[Opening DATA PROVIDED section]

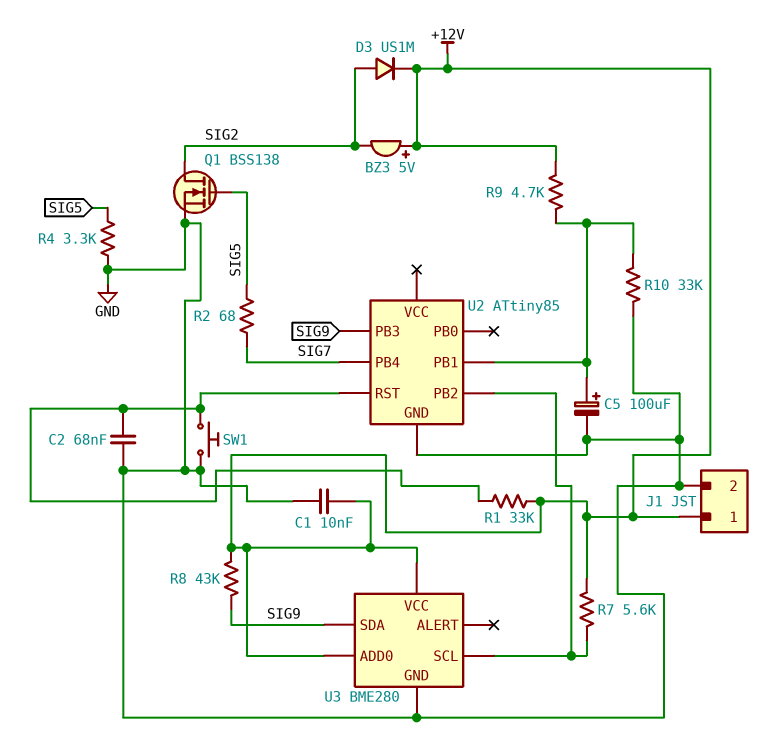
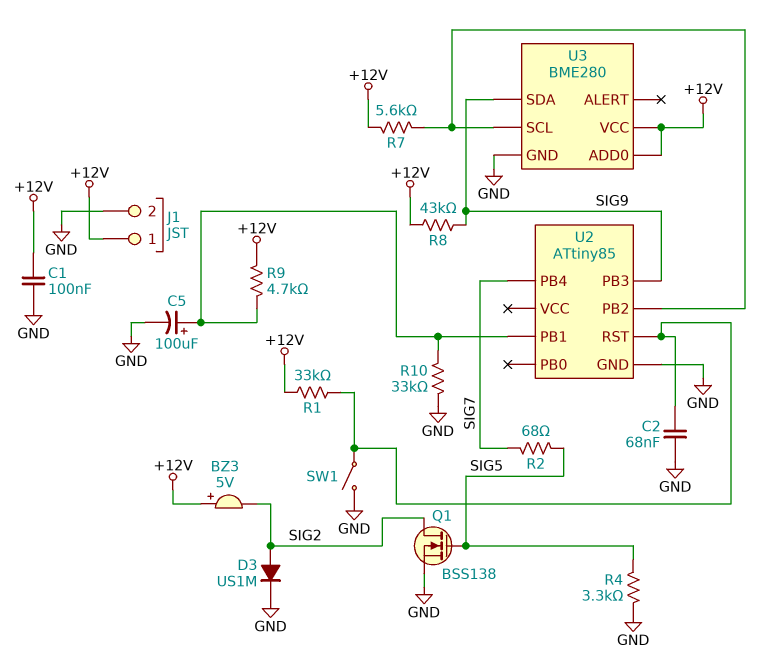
C1: 10nF (+12V, GND) -> 100nF (+12V, GND)
D3: diode US1M (A SIG2, K +12V) -> diode US1M (A SIG2, K GND)
SW1: button (GND, U2/RST) -> switch (GND, U2/RST)

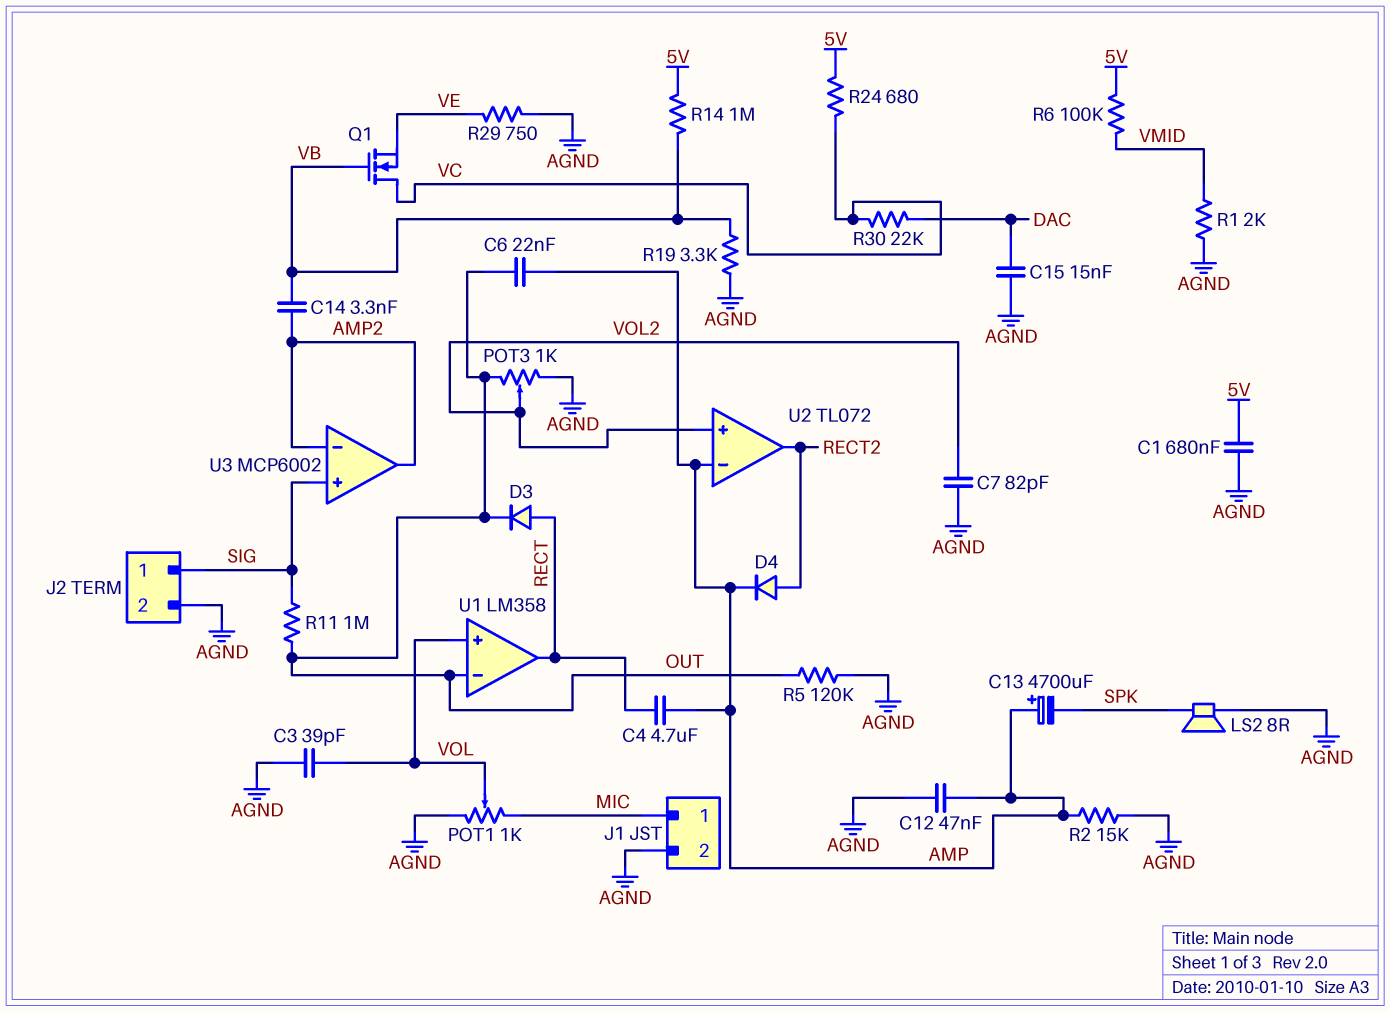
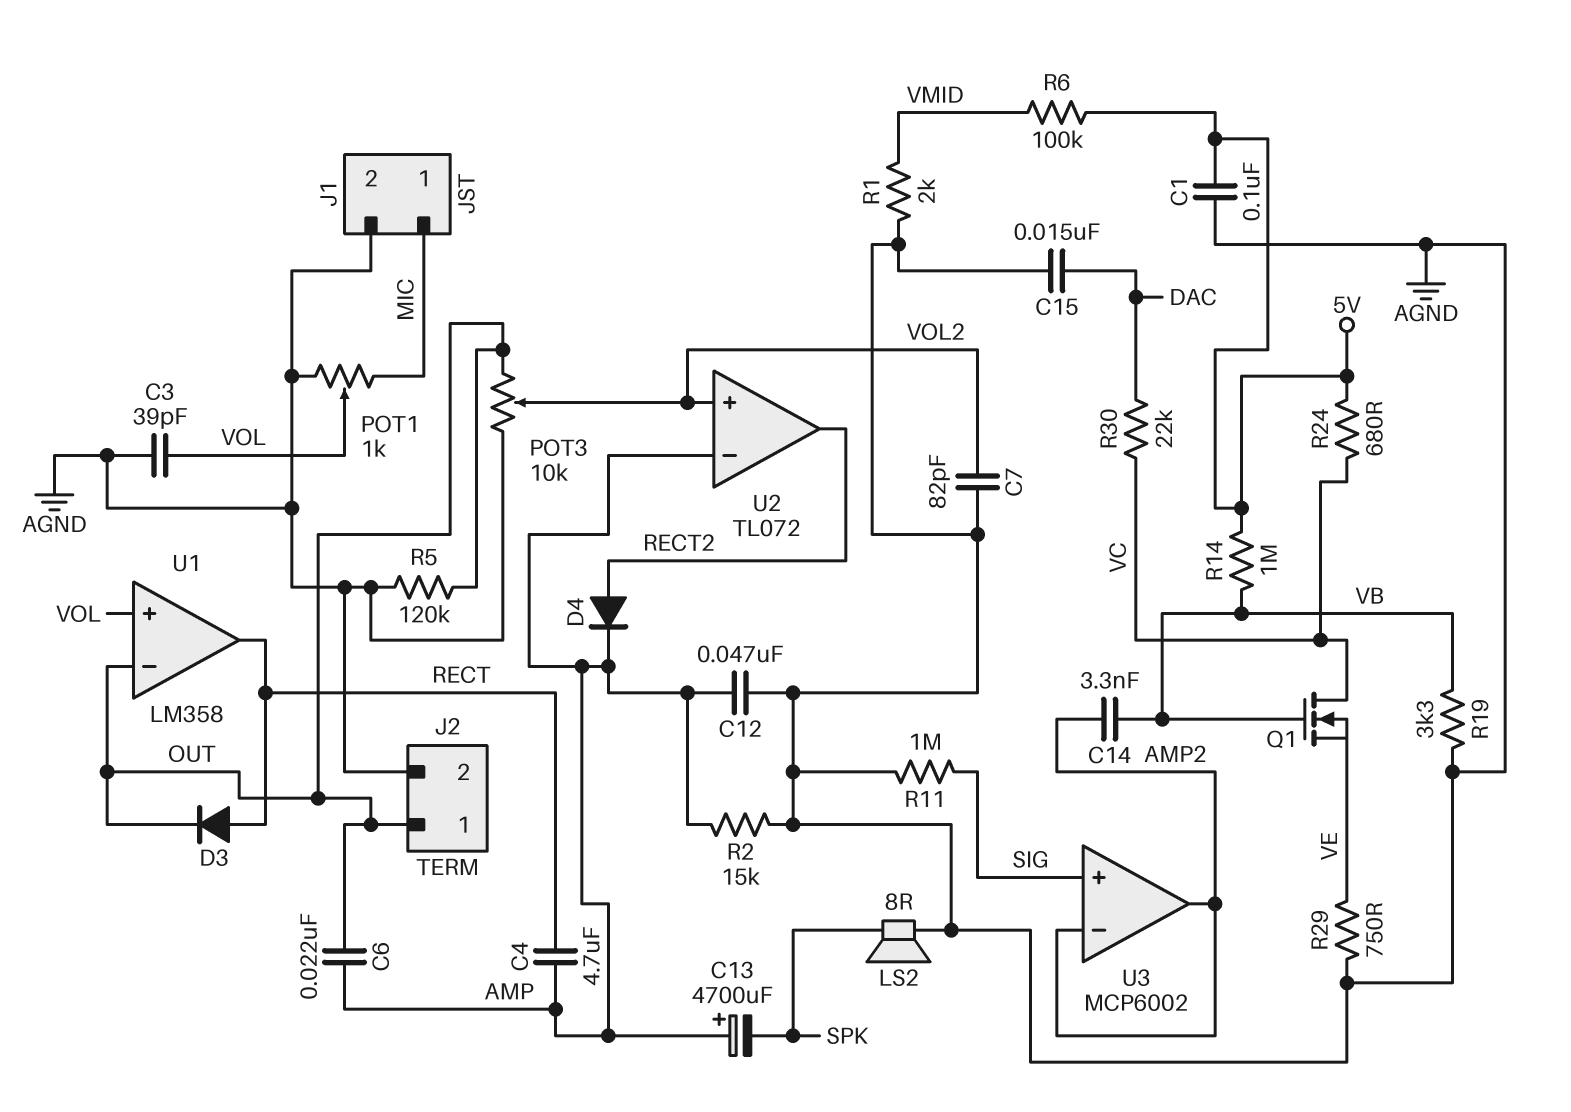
C1: 680nF (5V, AGND) -> 100nF (5V, AGND)
J2 pin 1: SIG -> OUT
POT3: 1k (AGND, OUT, wiper VOL2) -> 10k (AGND, OUT, wiper VOL2)
R11: 1M (OUT, SIG) -> 1M (AGND, SIG)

[Closing DATA PROVIDED section]

WORK ITEM: Whenever a line of the material holds the word "AGND", copy it out.

ANSWER TO THIS TASK:
C1: 680nF (5V, AGND) -> 100nF (5V, AGND)
POT3: 1k (AGND, OUT, wiper VOL2) -> 10k (AGND, OUT, wiper VOL2)
R11: 1M (OUT, SIG) -> 1M (AGND, SIG)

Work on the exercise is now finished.